● Task item: Please repeat every entry exactly as given, apart from dropping the images.

(Data items)
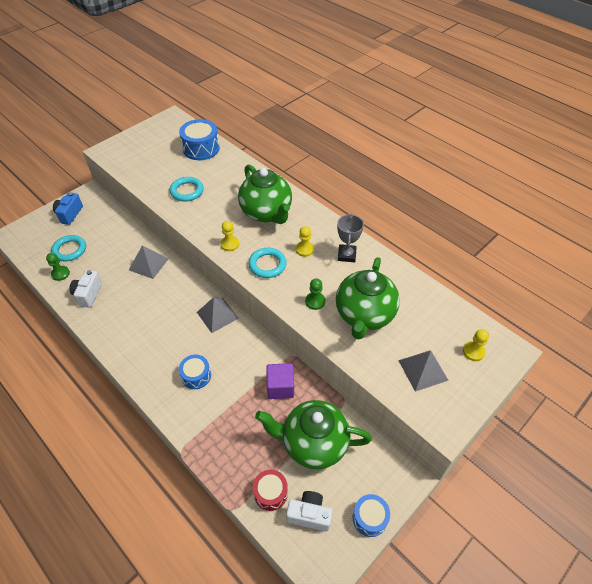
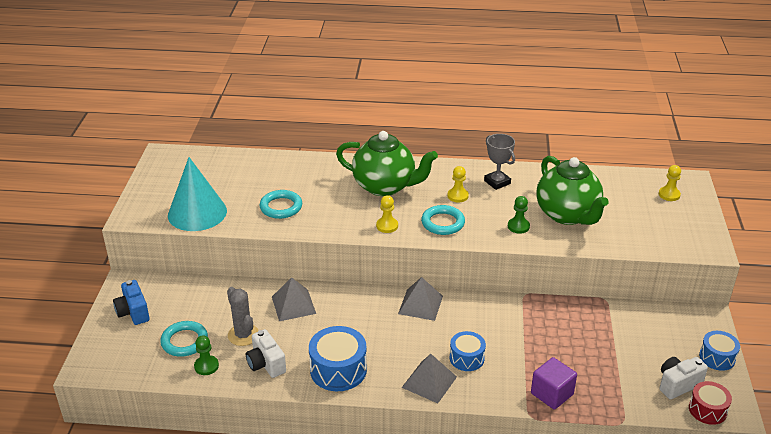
camera: 40 degrees left, 15 degrees down
(100, 266) = (243, 335): none -> grey cactus
(139, 168) = (197, 213): none -> turquoise cone
(201, 148) = (240, 166): blue drum -> blue drum (338, 370)
(270, 493) = (634, 392): red drum -> red drum (707, 410)
(280, 387) = (546, 321): purple cube -> purple cube (552, 394)
(313, 443) = (620, 340): green teapot -> none
(423, 370) = (653, 225): grey pyramid -> grey pyramid (429, 382)

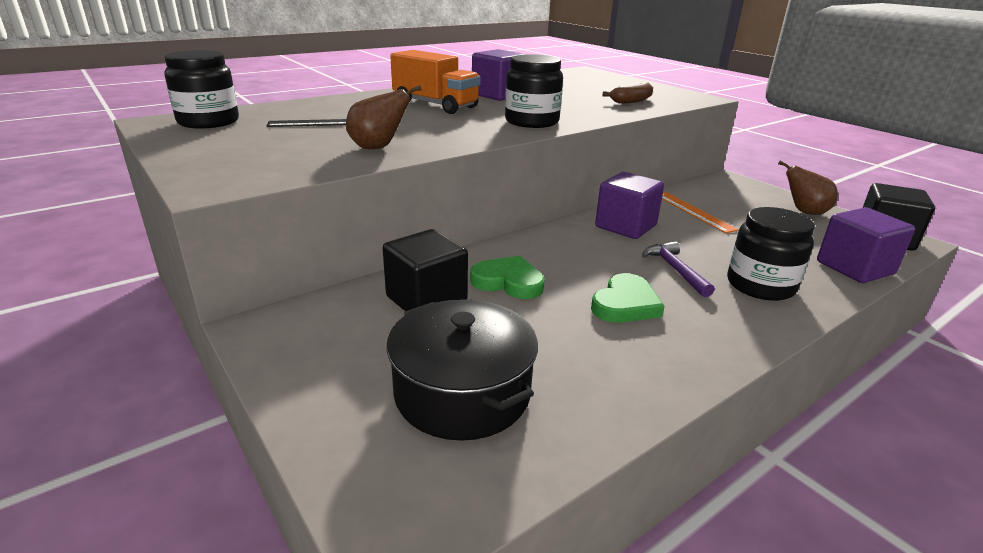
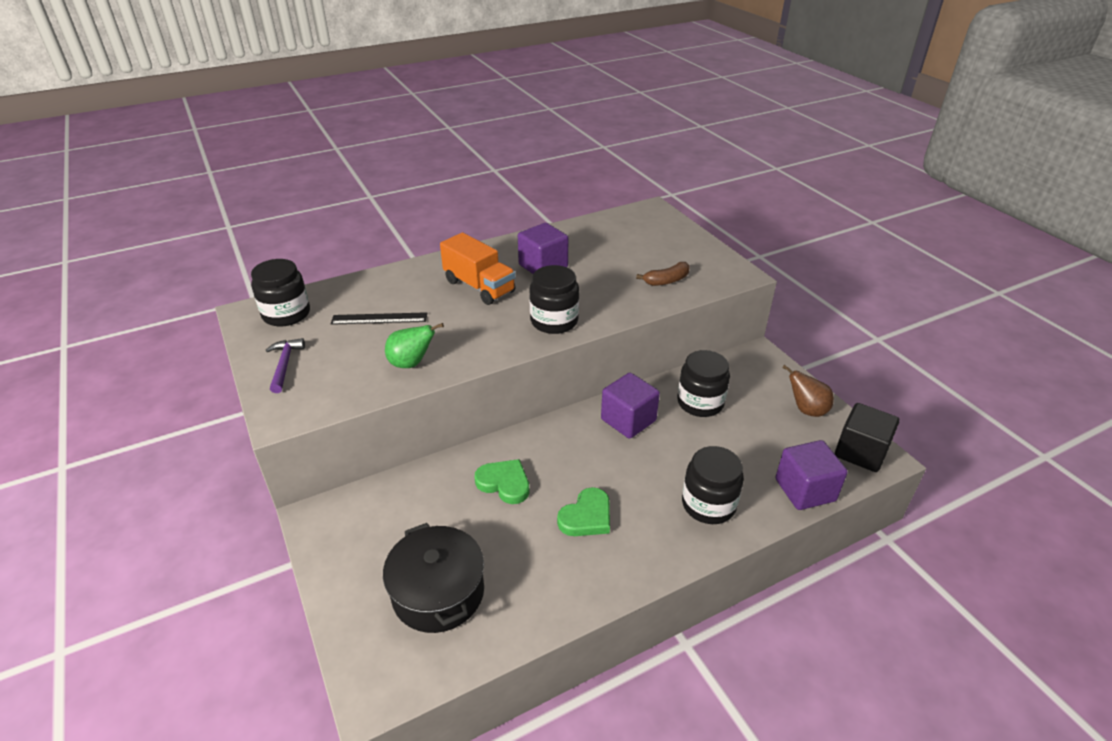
camera: 10 degrees right, 10 degrees up
(378, 147) = (411, 363): brown pear -> green pear
(426, 300) = (436, 498): black cube -> none
(675, 270) = (645, 480): purple hammer -> purple hammer (284, 365)
(693, 211) = (700, 403): orange ruler -> black jar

● Response:
camera: 40 degrees left, 15 degrees down
(100, 266) = (243, 335): none -> grey cactus
(139, 168) = (197, 213): none -> turquoise cone
(201, 148) = (240, 166): blue drum -> blue drum (338, 370)
(270, 493) = (634, 392): red drum -> red drum (707, 410)
(280, 387) = (546, 321): purple cube -> purple cube (552, 394)
(313, 443) = (620, 340): green teapot -> none
(423, 370) = (653, 225): grey pyramid -> grey pyramid (429, 382)

camera: 10 degrees right, 10 degrees up
(378, 147) = (411, 363): brown pear -> green pear
(426, 300) = (436, 498): black cube -> none
(675, 270) = (645, 480): purple hammer -> purple hammer (284, 365)
(693, 211) = (700, 403): orange ruler -> black jar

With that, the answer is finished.